=== WHAT YOU NEED TO DO ===
Repeat the whole of the data, keeping every detail the same.

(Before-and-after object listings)
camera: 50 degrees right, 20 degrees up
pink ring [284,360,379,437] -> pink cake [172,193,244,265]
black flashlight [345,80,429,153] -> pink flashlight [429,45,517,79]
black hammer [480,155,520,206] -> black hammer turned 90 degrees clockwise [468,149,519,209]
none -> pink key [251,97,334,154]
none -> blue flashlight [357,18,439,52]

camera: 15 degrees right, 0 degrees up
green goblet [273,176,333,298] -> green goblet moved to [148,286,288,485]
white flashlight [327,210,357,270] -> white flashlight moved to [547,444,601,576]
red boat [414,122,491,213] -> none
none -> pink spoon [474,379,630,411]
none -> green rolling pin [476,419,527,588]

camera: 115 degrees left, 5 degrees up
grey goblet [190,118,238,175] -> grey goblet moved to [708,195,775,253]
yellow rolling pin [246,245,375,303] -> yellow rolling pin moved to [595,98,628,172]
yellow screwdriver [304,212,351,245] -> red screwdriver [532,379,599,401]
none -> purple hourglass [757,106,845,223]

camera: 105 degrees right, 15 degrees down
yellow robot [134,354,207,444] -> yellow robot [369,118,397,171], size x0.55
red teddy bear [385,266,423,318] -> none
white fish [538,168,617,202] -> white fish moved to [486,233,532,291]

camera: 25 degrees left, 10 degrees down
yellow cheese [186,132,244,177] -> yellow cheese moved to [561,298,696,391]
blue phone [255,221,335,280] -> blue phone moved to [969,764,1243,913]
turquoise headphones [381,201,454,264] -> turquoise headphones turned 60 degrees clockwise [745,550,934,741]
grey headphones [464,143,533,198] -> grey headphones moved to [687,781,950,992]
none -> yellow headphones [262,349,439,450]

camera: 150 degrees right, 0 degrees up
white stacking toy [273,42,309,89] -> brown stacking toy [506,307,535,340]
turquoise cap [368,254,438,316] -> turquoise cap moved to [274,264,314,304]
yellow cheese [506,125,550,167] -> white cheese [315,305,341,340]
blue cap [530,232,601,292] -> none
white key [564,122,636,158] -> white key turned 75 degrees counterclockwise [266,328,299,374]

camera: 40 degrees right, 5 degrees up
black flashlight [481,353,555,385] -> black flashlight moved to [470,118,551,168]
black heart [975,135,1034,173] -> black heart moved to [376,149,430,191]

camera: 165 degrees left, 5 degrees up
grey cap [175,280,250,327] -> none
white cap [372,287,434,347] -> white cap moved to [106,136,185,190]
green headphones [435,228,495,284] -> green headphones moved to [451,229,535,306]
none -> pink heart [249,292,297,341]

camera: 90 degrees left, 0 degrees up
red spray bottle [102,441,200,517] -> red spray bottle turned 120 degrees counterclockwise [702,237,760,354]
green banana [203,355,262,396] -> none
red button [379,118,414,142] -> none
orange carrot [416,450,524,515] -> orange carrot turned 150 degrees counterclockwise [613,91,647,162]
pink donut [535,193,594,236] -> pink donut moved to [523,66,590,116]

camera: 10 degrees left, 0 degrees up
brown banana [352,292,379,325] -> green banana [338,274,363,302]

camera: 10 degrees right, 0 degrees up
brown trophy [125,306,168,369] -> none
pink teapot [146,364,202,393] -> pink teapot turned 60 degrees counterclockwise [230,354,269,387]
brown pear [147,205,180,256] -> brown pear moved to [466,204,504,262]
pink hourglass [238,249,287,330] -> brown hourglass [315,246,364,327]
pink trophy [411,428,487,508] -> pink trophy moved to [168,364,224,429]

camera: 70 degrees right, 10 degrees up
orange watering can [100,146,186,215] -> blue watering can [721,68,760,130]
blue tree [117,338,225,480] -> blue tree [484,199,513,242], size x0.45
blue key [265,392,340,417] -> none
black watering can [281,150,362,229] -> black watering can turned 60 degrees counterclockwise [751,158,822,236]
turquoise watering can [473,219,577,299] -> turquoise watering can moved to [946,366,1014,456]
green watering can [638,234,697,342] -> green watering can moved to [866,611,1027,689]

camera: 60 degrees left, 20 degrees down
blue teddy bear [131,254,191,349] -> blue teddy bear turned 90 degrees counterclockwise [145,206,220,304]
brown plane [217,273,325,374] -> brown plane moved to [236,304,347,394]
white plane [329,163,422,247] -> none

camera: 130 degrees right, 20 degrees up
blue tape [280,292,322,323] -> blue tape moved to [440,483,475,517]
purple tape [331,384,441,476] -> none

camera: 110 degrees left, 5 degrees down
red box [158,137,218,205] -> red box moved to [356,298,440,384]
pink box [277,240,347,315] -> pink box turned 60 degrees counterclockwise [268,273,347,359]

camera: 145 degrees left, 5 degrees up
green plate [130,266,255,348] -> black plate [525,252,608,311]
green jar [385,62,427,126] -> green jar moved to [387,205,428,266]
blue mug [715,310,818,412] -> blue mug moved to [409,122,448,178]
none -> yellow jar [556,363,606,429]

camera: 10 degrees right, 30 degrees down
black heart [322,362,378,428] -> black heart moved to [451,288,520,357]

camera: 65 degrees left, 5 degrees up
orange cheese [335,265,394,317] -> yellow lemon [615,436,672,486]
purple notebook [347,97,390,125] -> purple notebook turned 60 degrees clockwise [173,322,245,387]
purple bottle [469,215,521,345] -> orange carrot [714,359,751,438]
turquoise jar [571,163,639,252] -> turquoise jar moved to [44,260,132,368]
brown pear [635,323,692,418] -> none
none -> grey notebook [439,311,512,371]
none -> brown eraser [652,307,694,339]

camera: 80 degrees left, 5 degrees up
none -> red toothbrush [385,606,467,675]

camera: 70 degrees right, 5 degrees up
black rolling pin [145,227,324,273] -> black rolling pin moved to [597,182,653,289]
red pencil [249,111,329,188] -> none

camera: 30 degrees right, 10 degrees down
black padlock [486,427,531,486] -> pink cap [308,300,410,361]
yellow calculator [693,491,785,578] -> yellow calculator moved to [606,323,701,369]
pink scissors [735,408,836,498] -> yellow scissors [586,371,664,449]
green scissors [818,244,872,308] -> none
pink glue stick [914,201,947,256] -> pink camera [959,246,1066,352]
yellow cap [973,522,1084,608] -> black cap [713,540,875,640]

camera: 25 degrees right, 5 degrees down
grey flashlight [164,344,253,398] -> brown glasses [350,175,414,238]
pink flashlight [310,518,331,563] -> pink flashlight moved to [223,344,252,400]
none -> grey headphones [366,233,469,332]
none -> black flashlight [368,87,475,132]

=== REPLY TO THE EXERCISE ===
camera: 50 degrees right, 20 degrees up
pink ring [284,360,379,437] -> pink cake [172,193,244,265]
black flashlight [345,80,429,153] -> pink flashlight [429,45,517,79]
black hammer [480,155,520,206] -> black hammer turned 90 degrees clockwise [468,149,519,209]
none -> pink key [251,97,334,154]
none -> blue flashlight [357,18,439,52]

camera: 15 degrees right, 0 degrees up
green goblet [273,176,333,298] -> green goblet moved to [148,286,288,485]
white flashlight [327,210,357,270] -> white flashlight moved to [547,444,601,576]
red boat [414,122,491,213] -> none
none -> pink spoon [474,379,630,411]
none -> green rolling pin [476,419,527,588]

camera: 115 degrees left, 5 degrees up
grey goblet [190,118,238,175] -> grey goblet moved to [708,195,775,253]
yellow rolling pin [246,245,375,303] -> yellow rolling pin moved to [595,98,628,172]
yellow screwdriver [304,212,351,245] -> red screwdriver [532,379,599,401]
none -> purple hourglass [757,106,845,223]

camera: 105 degrees right, 15 degrees down
yellow robot [134,354,207,444] -> yellow robot [369,118,397,171], size x0.55
red teddy bear [385,266,423,318] -> none
white fish [538,168,617,202] -> white fish moved to [486,233,532,291]

camera: 25 degrees left, 10 degrees down
yellow cheese [186,132,244,177] -> yellow cheese moved to [561,298,696,391]
blue phone [255,221,335,280] -> blue phone moved to [969,764,1243,913]
turquoise headphones [381,201,454,264] -> turquoise headphones turned 60 degrees clockwise [745,550,934,741]
grey headphones [464,143,533,198] -> grey headphones moved to [687,781,950,992]
none -> yellow headphones [262,349,439,450]

camera: 150 degrees right, 0 degrees up
white stacking toy [273,42,309,89] -> brown stacking toy [506,307,535,340]
turquoise cap [368,254,438,316] -> turquoise cap moved to [274,264,314,304]
yellow cheese [506,125,550,167] -> white cheese [315,305,341,340]
blue cap [530,232,601,292] -> none
white key [564,122,636,158] -> white key turned 75 degrees counterclockwise [266,328,299,374]

camera: 40 degrees right, 5 degrees up
black flashlight [481,353,555,385] -> black flashlight moved to [470,118,551,168]
black heart [975,135,1034,173] -> black heart moved to [376,149,430,191]

camera: 165 degrees left, 5 degrees up
grey cap [175,280,250,327] -> none
white cap [372,287,434,347] -> white cap moved to [106,136,185,190]
green headphones [435,228,495,284] -> green headphones moved to [451,229,535,306]
none -> pink heart [249,292,297,341]

camera: 90 degrees left, 0 degrees up
red spray bottle [102,441,200,517] -> red spray bottle turned 120 degrees counterclockwise [702,237,760,354]
green banana [203,355,262,396] -> none
red button [379,118,414,142] -> none
orange carrot [416,450,524,515] -> orange carrot turned 150 degrees counterclockwise [613,91,647,162]
pink donut [535,193,594,236] -> pink donut moved to [523,66,590,116]

camera: 10 degrees left, 0 degrees up
brown banana [352,292,379,325] -> green banana [338,274,363,302]

camera: 10 degrees right, 0 degrees up
brown trophy [125,306,168,369] -> none
pink teapot [146,364,202,393] -> pink teapot turned 60 degrees counterclockwise [230,354,269,387]
brown pear [147,205,180,256] -> brown pear moved to [466,204,504,262]
pink hourglass [238,249,287,330] -> brown hourglass [315,246,364,327]
pink trophy [411,428,487,508] -> pink trophy moved to [168,364,224,429]

camera: 70 degrees right, 10 degrees up
orange watering can [100,146,186,215] -> blue watering can [721,68,760,130]
blue tree [117,338,225,480] -> blue tree [484,199,513,242], size x0.45
blue key [265,392,340,417] -> none
black watering can [281,150,362,229] -> black watering can turned 60 degrees counterclockwise [751,158,822,236]
turquoise watering can [473,219,577,299] -> turquoise watering can moved to [946,366,1014,456]
green watering can [638,234,697,342] -> green watering can moved to [866,611,1027,689]

camera: 60 degrees left, 20 degrees down
blue teddy bear [131,254,191,349] -> blue teddy bear turned 90 degrees counterclockwise [145,206,220,304]
brown plane [217,273,325,374] -> brown plane moved to [236,304,347,394]
white plane [329,163,422,247] -> none

camera: 130 degrees right, 20 degrees up
blue tape [280,292,322,323] -> blue tape moved to [440,483,475,517]
purple tape [331,384,441,476] -> none

camera: 110 degrees left, 5 degrees down
red box [158,137,218,205] -> red box moved to [356,298,440,384]
pink box [277,240,347,315] -> pink box turned 60 degrees counterclockwise [268,273,347,359]

camera: 145 degrees left, 5 degrees up
green plate [130,266,255,348] -> black plate [525,252,608,311]
green jar [385,62,427,126] -> green jar moved to [387,205,428,266]
blue mug [715,310,818,412] -> blue mug moved to [409,122,448,178]
none -> yellow jar [556,363,606,429]

camera: 10 degrees right, 30 degrees down
black heart [322,362,378,428] -> black heart moved to [451,288,520,357]

camera: 65 degrees left, 5 degrees up
orange cheese [335,265,394,317] -> yellow lemon [615,436,672,486]
purple notebook [347,97,390,125] -> purple notebook turned 60 degrees clockwise [173,322,245,387]
purple bottle [469,215,521,345] -> orange carrot [714,359,751,438]
turquoise jar [571,163,639,252] -> turquoise jar moved to [44,260,132,368]
brown pear [635,323,692,418] -> none
none -> grey notebook [439,311,512,371]
none -> brown eraser [652,307,694,339]

camera: 80 degrees left, 5 degrees up
none -> red toothbrush [385,606,467,675]

camera: 70 degrees right, 5 degrees up
black rolling pin [145,227,324,273] -> black rolling pin moved to [597,182,653,289]
red pencil [249,111,329,188] -> none

camera: 30 degrees right, 10 degrees down
black padlock [486,427,531,486] -> pink cap [308,300,410,361]
yellow calculator [693,491,785,578] -> yellow calculator moved to [606,323,701,369]
pink scissors [735,408,836,498] -> yellow scissors [586,371,664,449]
green scissors [818,244,872,308] -> none
pink glue stick [914,201,947,256] -> pink camera [959,246,1066,352]
yellow cap [973,522,1084,608] -> black cap [713,540,875,640]

camera: 25 degrees right, 5 degrees down
grey flashlight [164,344,253,398] -> brown glasses [350,175,414,238]
pink flashlight [310,518,331,563] -> pink flashlight moved to [223,344,252,400]
none -> grey headphones [366,233,469,332]
none -> black flashlight [368,87,475,132]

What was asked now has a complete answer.